Start of DATA RECORDS

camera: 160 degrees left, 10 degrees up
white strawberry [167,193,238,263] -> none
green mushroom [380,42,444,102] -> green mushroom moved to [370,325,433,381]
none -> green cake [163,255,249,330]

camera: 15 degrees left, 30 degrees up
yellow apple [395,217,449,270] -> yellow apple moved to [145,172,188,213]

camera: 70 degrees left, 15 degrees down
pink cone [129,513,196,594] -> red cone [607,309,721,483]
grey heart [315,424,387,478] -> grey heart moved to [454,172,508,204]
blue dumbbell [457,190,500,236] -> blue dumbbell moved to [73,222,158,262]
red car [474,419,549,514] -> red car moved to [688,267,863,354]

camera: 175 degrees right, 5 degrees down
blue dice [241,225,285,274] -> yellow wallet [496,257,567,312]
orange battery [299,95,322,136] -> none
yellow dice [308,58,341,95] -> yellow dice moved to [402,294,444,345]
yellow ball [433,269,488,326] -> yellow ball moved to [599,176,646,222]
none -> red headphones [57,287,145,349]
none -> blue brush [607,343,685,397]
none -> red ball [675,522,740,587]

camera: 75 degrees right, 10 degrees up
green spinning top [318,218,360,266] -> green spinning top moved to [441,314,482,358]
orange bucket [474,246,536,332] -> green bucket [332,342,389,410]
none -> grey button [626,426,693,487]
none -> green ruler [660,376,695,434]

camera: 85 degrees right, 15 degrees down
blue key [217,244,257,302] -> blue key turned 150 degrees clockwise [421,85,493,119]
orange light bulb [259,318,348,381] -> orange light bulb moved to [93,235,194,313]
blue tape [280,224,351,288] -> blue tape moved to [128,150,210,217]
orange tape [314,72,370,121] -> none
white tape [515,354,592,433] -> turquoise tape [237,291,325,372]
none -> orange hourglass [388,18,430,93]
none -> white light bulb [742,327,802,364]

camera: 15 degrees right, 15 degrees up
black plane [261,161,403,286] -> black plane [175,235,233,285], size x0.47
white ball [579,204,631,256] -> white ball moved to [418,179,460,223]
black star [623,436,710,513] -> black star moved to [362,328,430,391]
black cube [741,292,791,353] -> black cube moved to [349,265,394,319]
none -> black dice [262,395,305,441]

End of DATA RECORDS

--- EXERCISE GOAL ---
From the material above, set down exactly the lines between the line holding "green spinning top [318,218,360,266]" and the line holding "none -> green ruler [660,376,695,434]", inclusive. Include nothing else.

--- EXERCISE SOLUTION ---
green spinning top [318,218,360,266] -> green spinning top moved to [441,314,482,358]
orange bucket [474,246,536,332] -> green bucket [332,342,389,410]
none -> grey button [626,426,693,487]
none -> green ruler [660,376,695,434]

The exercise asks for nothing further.